*** Source data ***

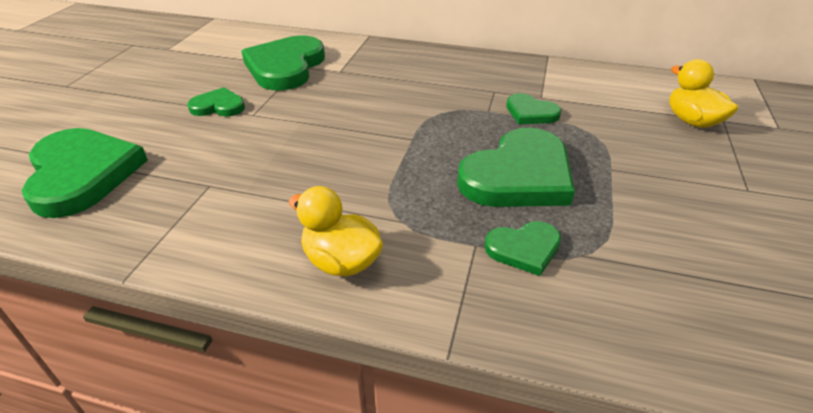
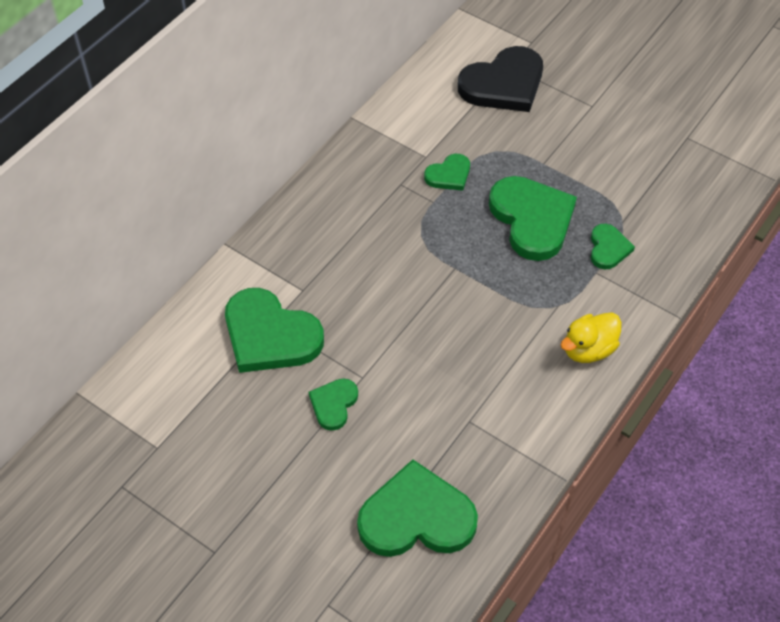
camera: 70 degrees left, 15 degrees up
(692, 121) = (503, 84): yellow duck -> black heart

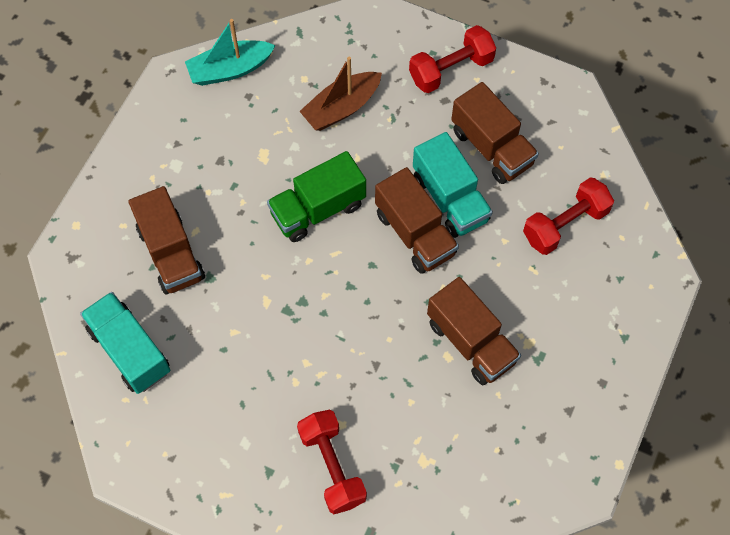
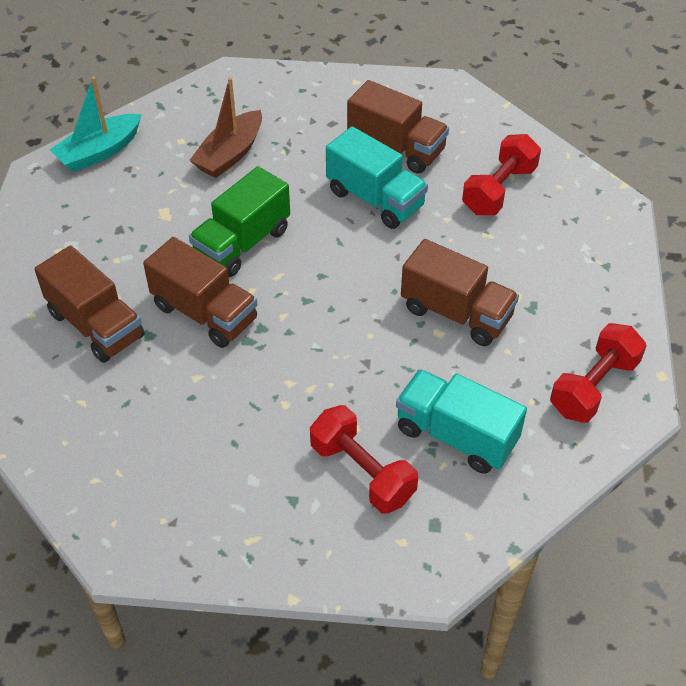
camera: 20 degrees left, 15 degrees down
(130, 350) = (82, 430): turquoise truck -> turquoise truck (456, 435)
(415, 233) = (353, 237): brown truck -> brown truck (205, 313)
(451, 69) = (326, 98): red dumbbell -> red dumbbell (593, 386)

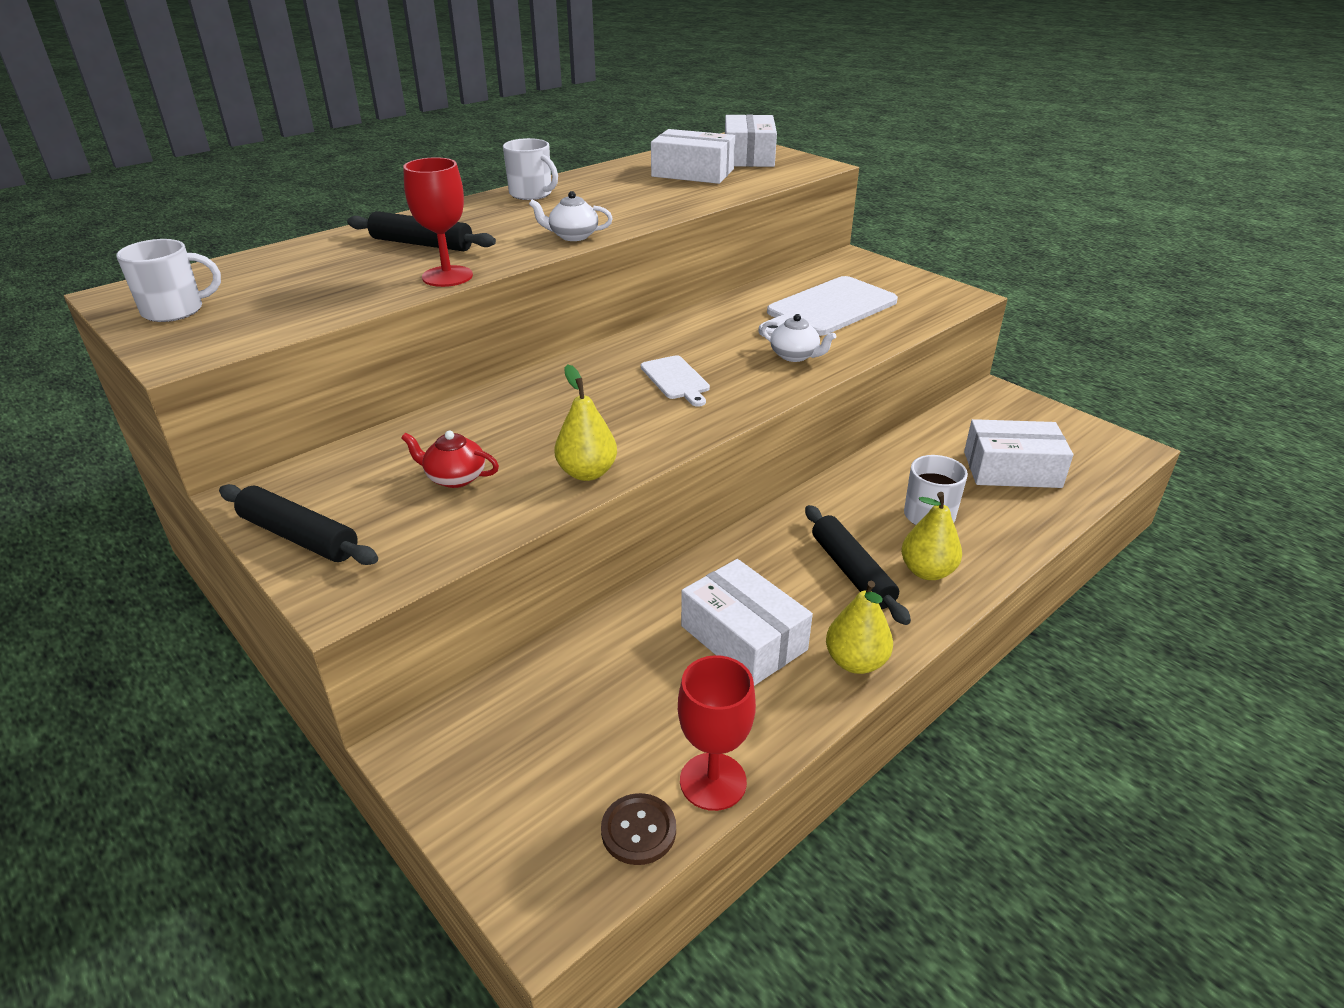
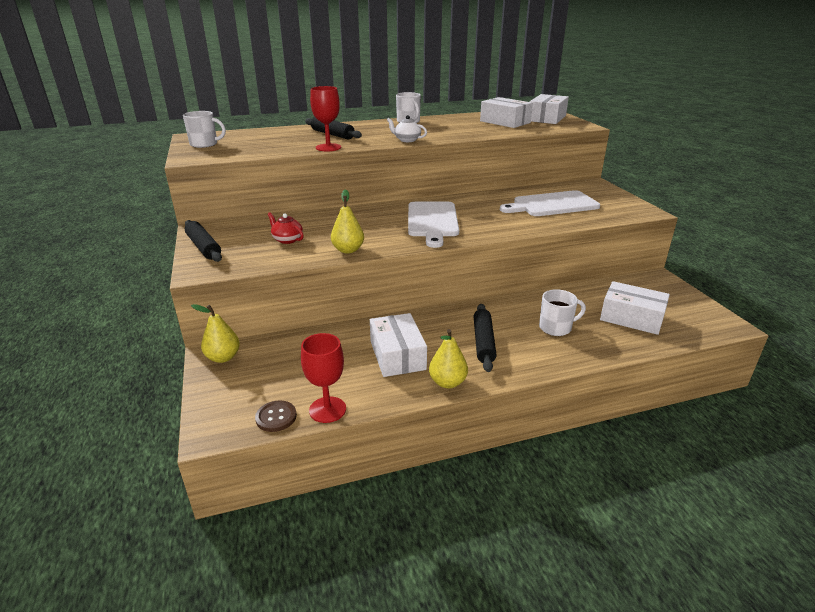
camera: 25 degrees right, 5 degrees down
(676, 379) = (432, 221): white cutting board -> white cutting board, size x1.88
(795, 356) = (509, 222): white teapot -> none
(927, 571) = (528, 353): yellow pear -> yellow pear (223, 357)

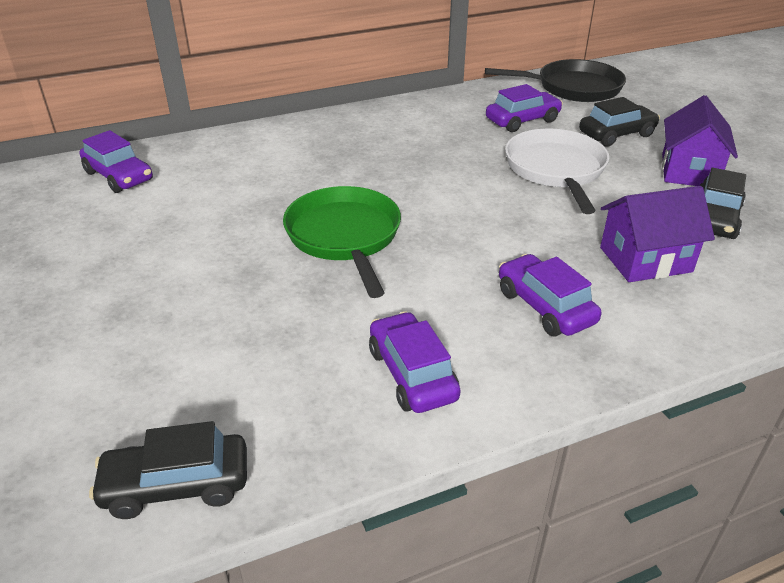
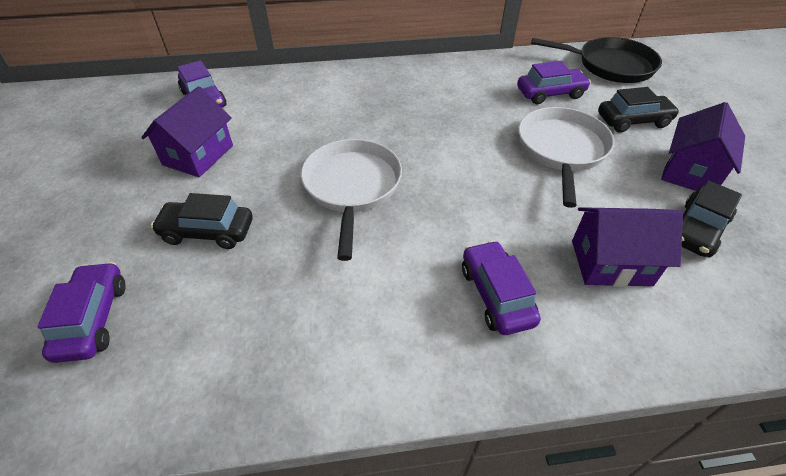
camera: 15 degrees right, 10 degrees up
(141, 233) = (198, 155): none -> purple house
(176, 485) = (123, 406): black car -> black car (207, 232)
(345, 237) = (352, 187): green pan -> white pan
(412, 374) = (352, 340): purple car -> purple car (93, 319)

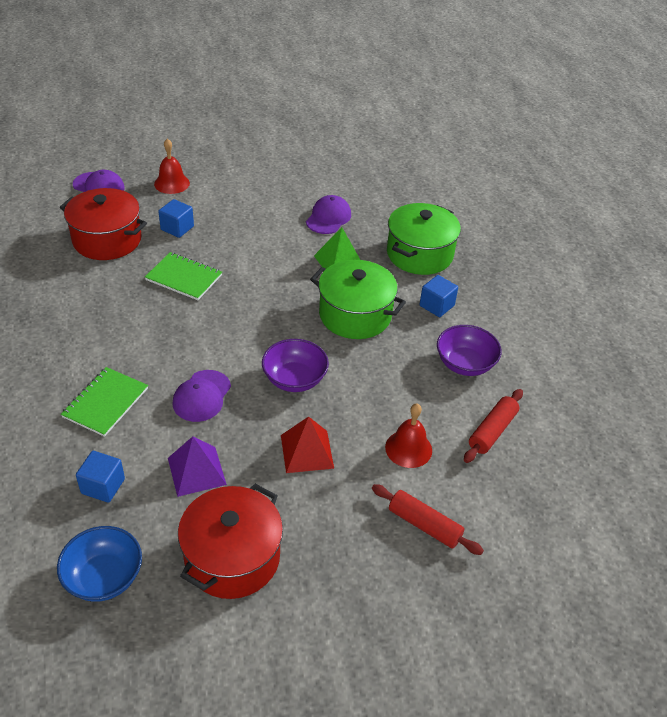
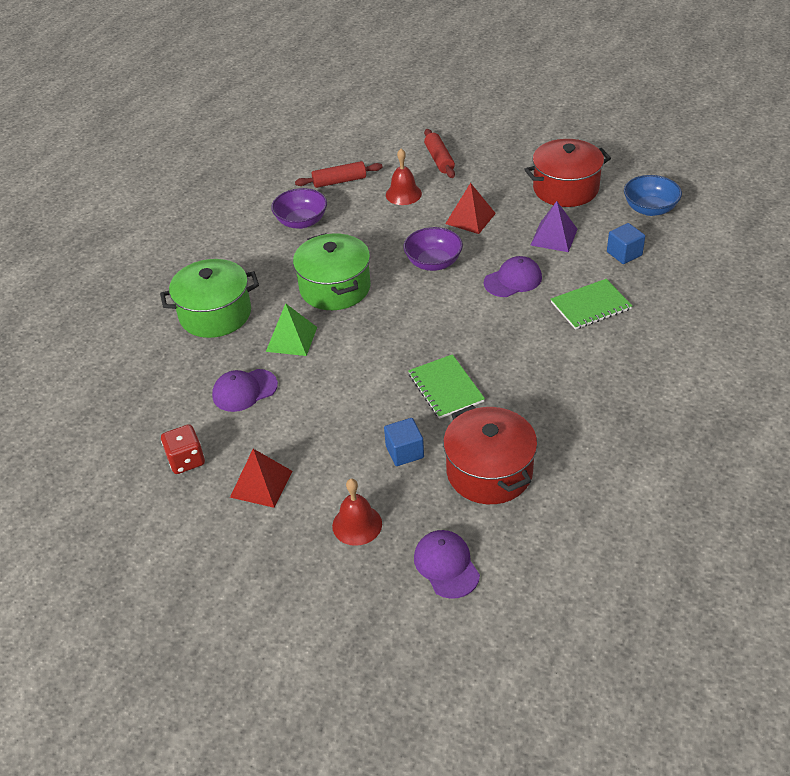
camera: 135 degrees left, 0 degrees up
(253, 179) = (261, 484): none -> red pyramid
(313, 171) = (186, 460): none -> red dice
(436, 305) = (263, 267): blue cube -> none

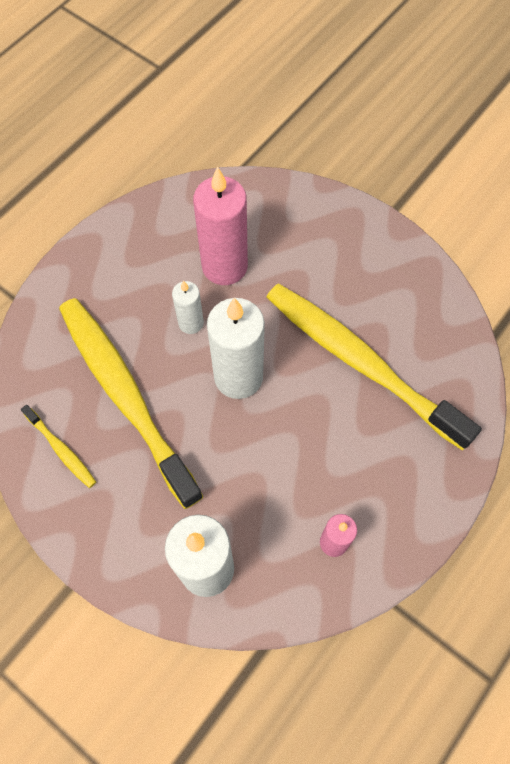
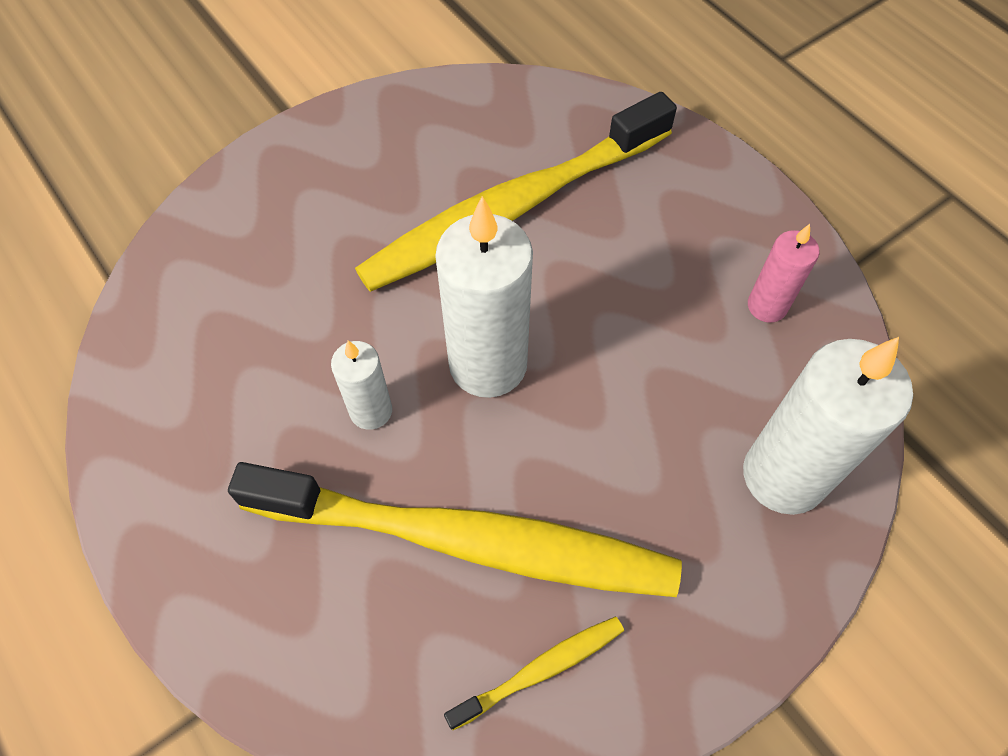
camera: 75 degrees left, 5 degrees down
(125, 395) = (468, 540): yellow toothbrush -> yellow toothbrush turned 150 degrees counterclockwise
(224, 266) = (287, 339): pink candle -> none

***

**Task to complete:**
Nothing but the lines from the one with "(415, 233) = (353, 237): brown" up to and including the one with "(676, 379) = (432, 221): white" should be printed, exactly as they read above. Please keep the pictures out.

**Exercise solution:**
(415, 233) = (353, 237): brown truck -> brown truck (205, 313)
(451, 69) = (326, 98): red dumbbell -> red dumbbell (593, 386)

camera: 25 degrees right, 5 degrees down
(676, 379) = (432, 221): white cutting board -> white cutting board, size x1.88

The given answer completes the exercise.